- [Materials provided]
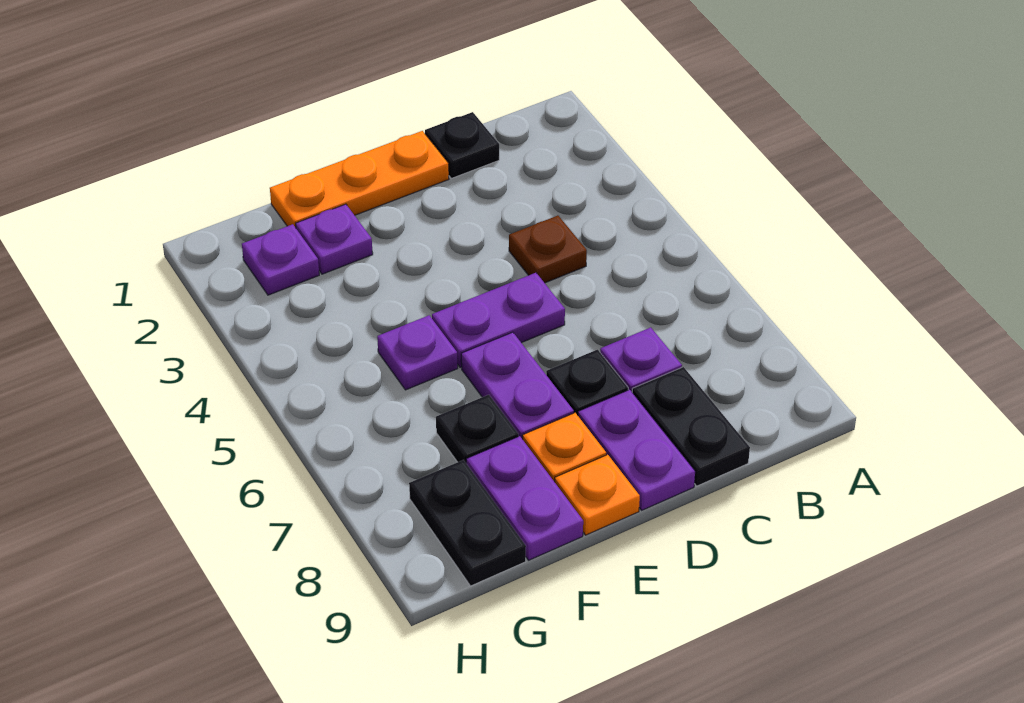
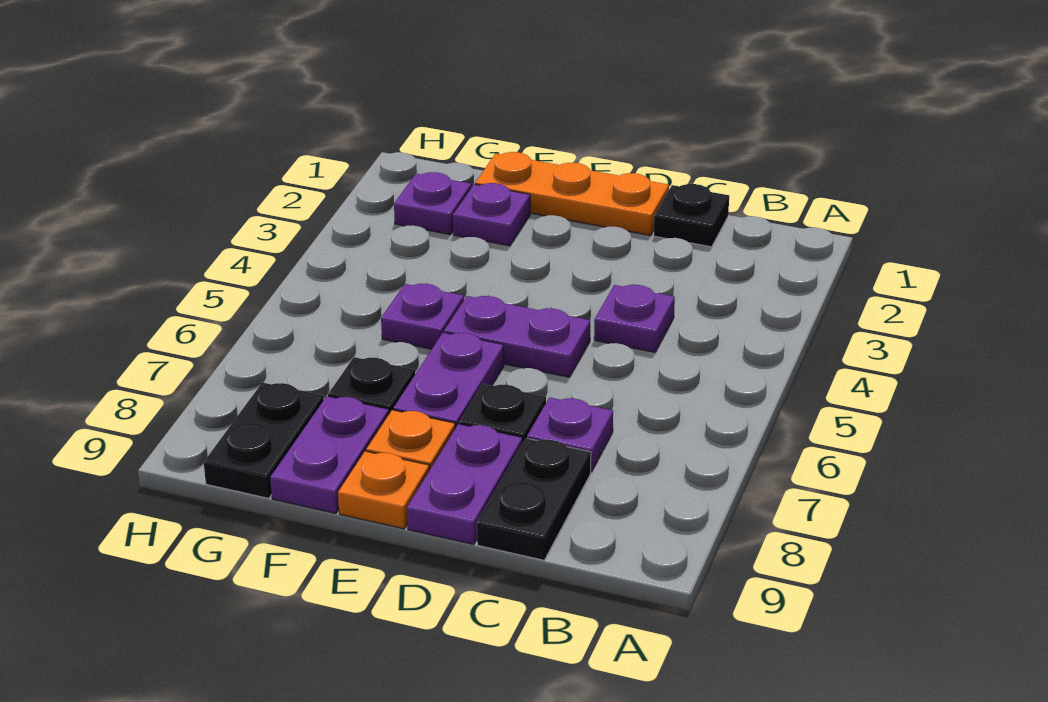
brown 1x1 plate [509,216,587,283] -> purple 1x1 plate [594,285,675,352]

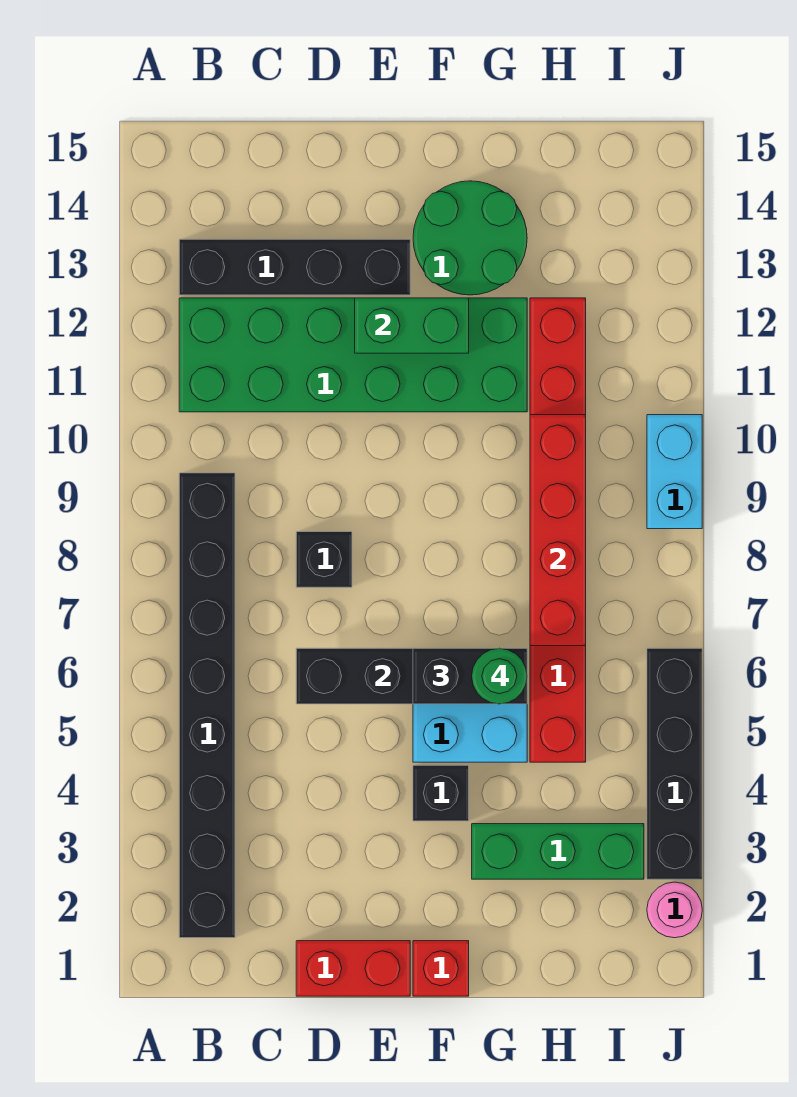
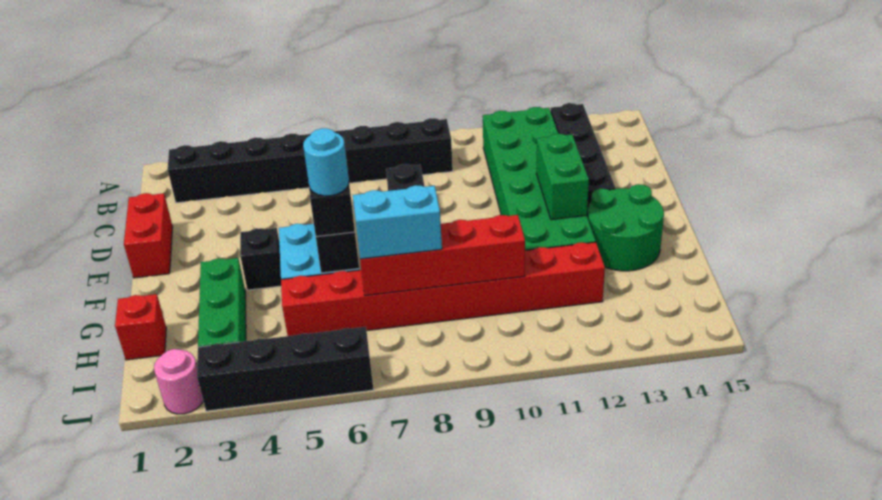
red 1x1 brick [413,941,469,996] -> red 1x1 brick moved to [115,294,166,360]
green 1x1 round brick [472,648,527,704] -> cyan 1x1 round brick [303,128,349,196]
cyan 1x2 brick [647,415,702,529] -> cyan 1x2 brick moved to [353,185,442,259]

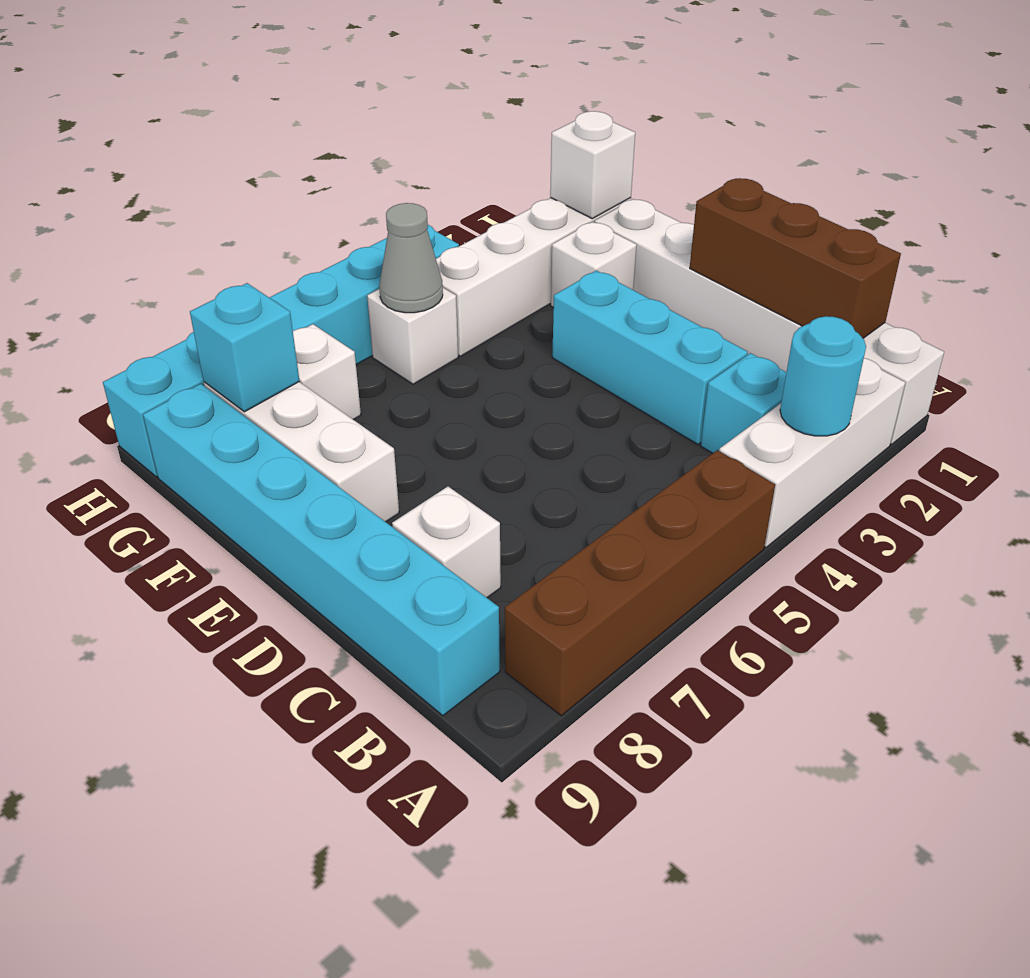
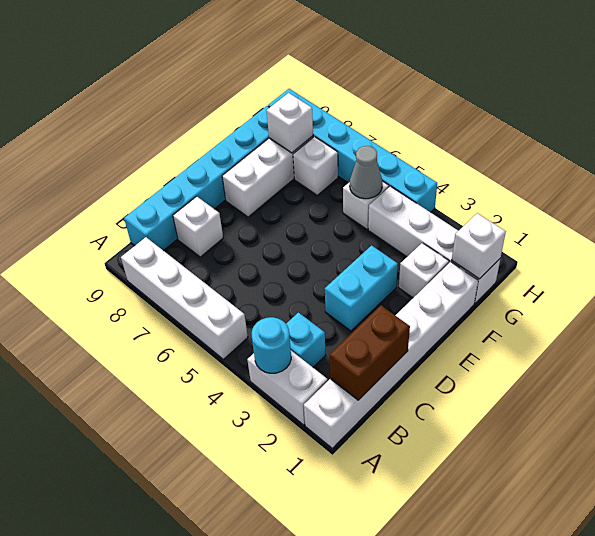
white 1x3 brick [719,358,905,547] -> white 1x2 brick [247,351,328,425]
brown 1x4 brick [505,450,775,716] -> white 1x4 brick [121,237,248,359]
brown 1x3 brick [690,178,901,338] -> brown 1x2 brick [330,306,410,400]
cyan 1x3 brick [552,270,748,444] -> cyan 1x2 brick [325,245,398,331]
cyan 1x1 brick [190,283,299,412] -> white 1x1 brick [267,93,313,153]

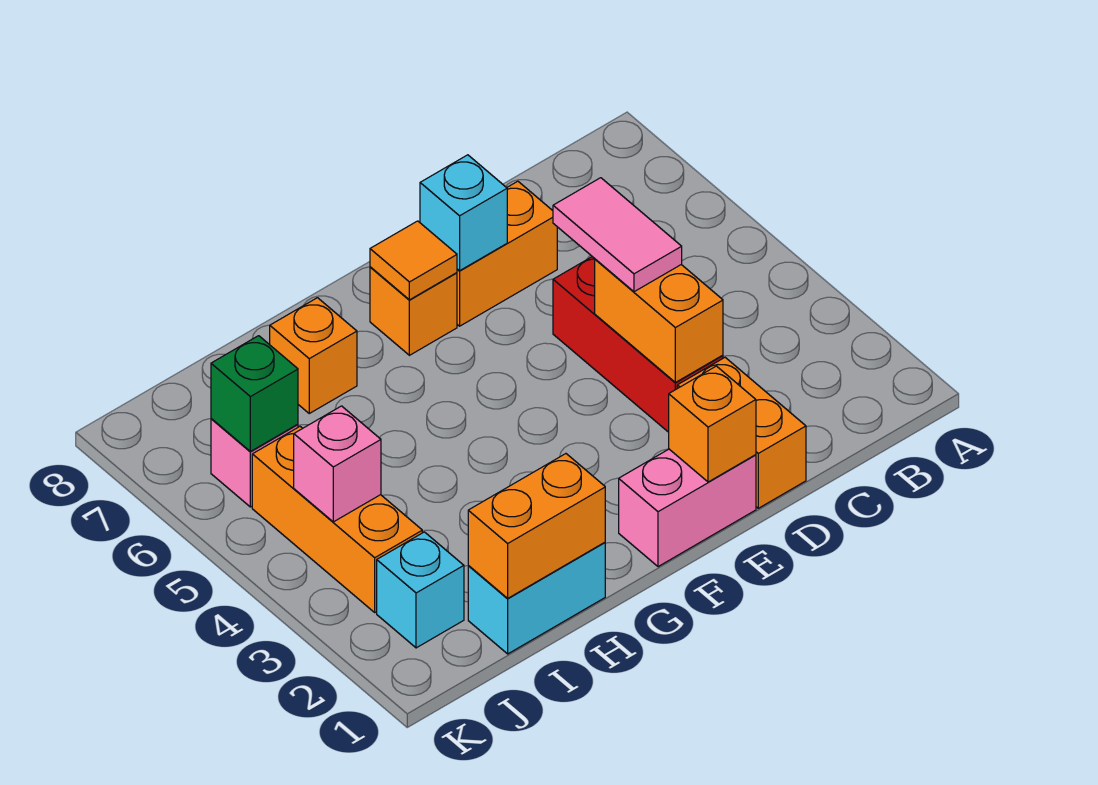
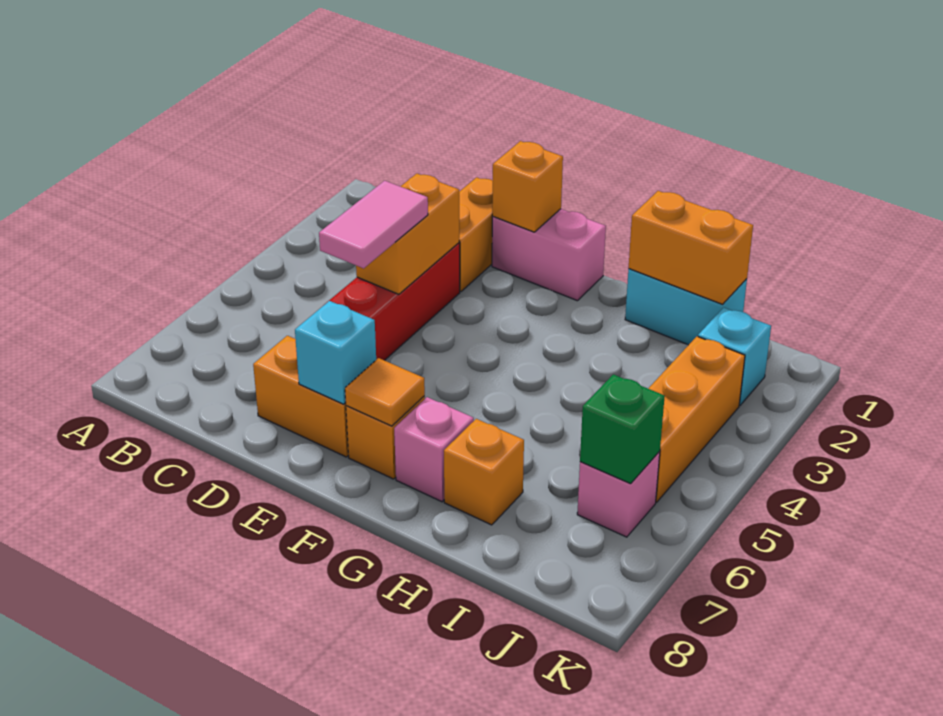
pink 1x1 brick [294,406,381,522] -> pink 1x1 brick moved to [394,397,474,502]

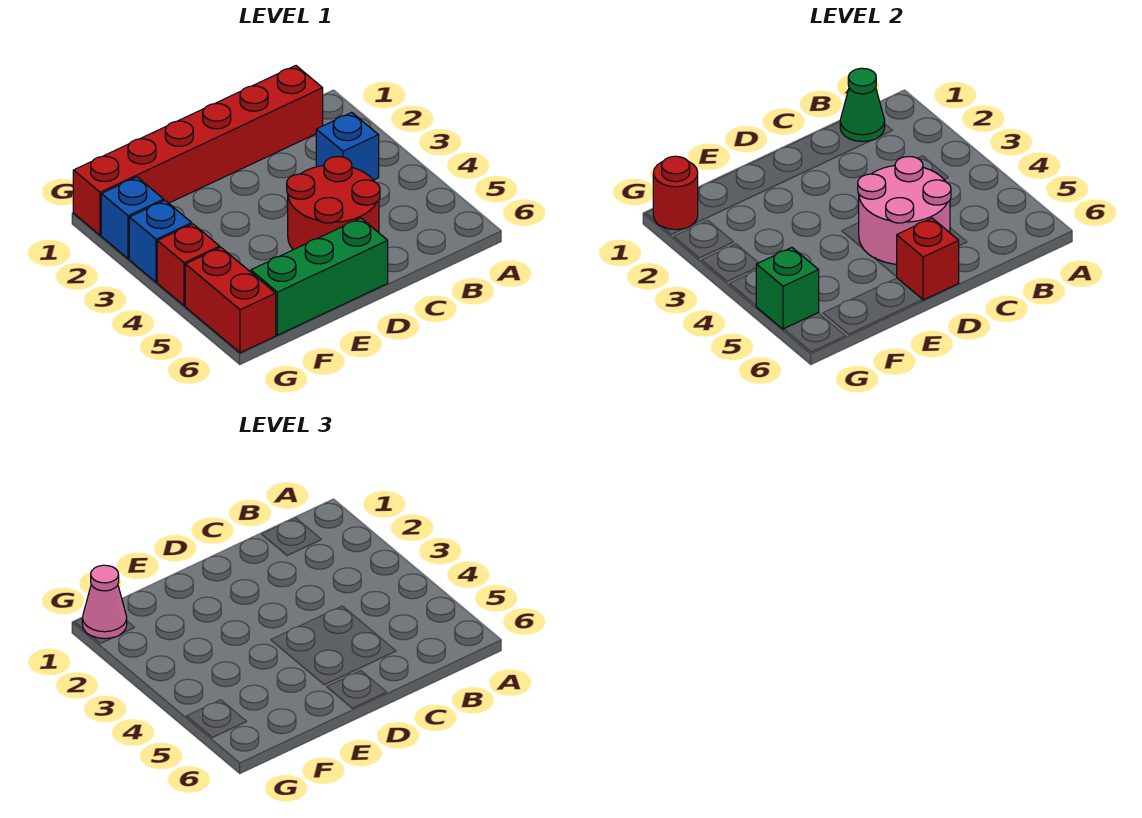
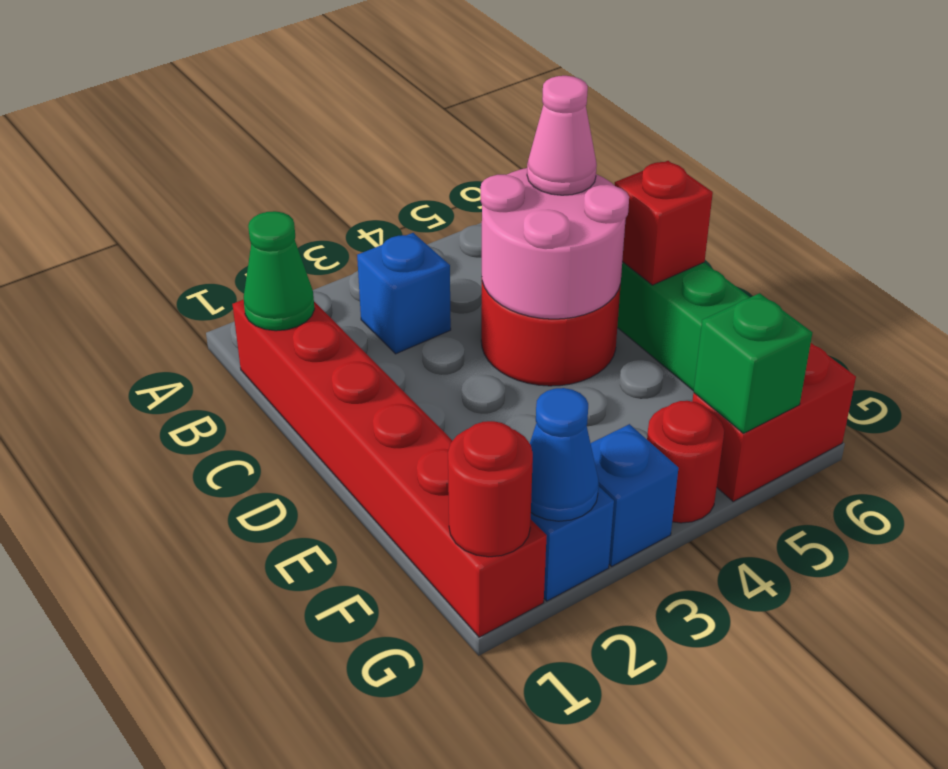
pink 1x1 cone [82,565,127,639] -> pink 1x1 cone moved to [527,76,597,195]
none -> blue 1x1 cone [530,388,599,521]
red 1x1 brick [157,224,220,306] -> red 1x1 round brick [647,401,724,523]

- [Exercise objective]
Return the material in full, word for word, and skip the pictures.

- [Solution to this exercise]
brown 1x1 plate [509,216,587,283] -> purple 1x1 plate [594,285,675,352]

red 1x1 brick [413,941,469,996] -> red 1x1 brick moved to [115,294,166,360]
green 1x1 round brick [472,648,527,704] -> cyan 1x1 round brick [303,128,349,196]
cyan 1x2 brick [647,415,702,529] -> cyan 1x2 brick moved to [353,185,442,259]

white 1x3 brick [719,358,905,547] -> white 1x2 brick [247,351,328,425]
brown 1x4 brick [505,450,775,716] -> white 1x4 brick [121,237,248,359]
brown 1x3 brick [690,178,901,338] -> brown 1x2 brick [330,306,410,400]
cyan 1x3 brick [552,270,748,444] -> cyan 1x2 brick [325,245,398,331]
cyan 1x1 brick [190,283,299,412] -> white 1x1 brick [267,93,313,153]

pink 1x1 brick [294,406,381,522] -> pink 1x1 brick moved to [394,397,474,502]

pink 1x1 cone [82,565,127,639] -> pink 1x1 cone moved to [527,76,597,195]
none -> blue 1x1 cone [530,388,599,521]
red 1x1 brick [157,224,220,306] -> red 1x1 round brick [647,401,724,523]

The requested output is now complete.